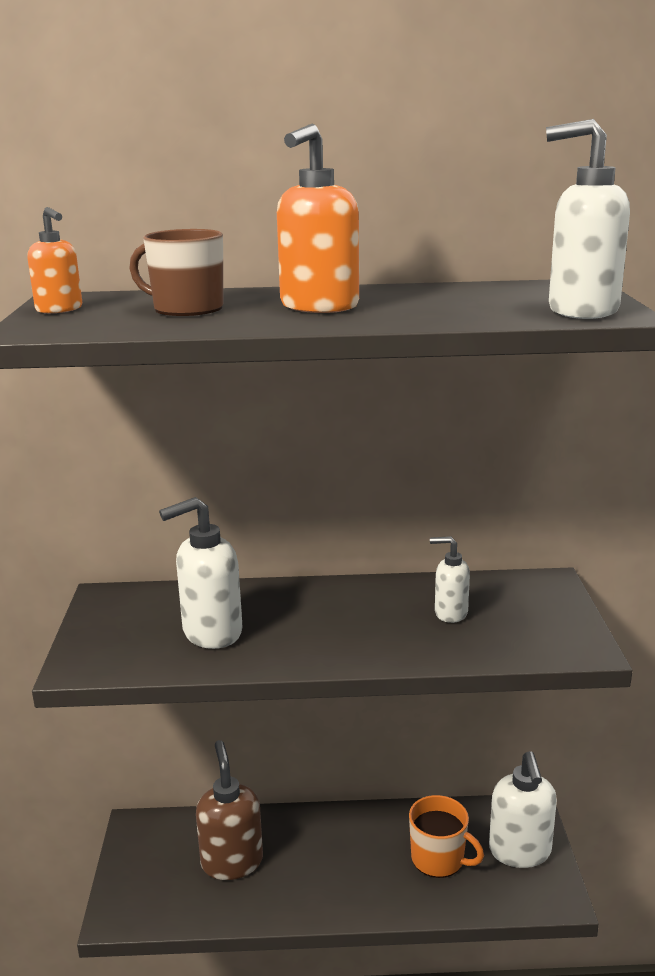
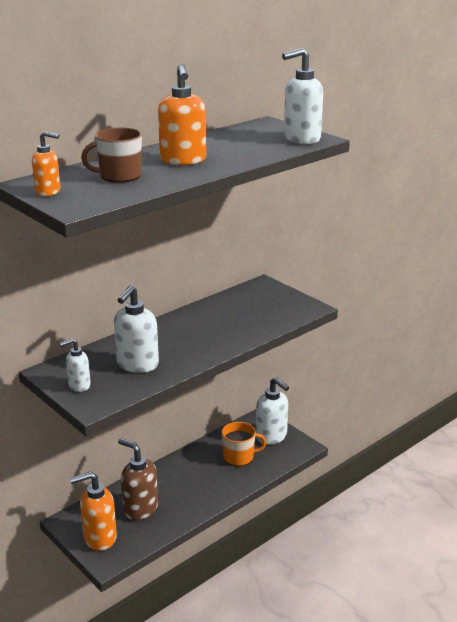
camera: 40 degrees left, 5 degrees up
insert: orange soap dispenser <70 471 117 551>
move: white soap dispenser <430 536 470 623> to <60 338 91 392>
^^^^^^^^^^^^^^^^
• _GOAL OF THE EXERCISE_
Repeat the material exactly and drop each image.

• _ANSWER FOR THIS EXERCISE_
camera: 40 degrees left, 5 degrees up
insert: orange soap dispenser <70 471 117 551>
move: white soap dispenser <430 536 470 623> to <60 338 91 392>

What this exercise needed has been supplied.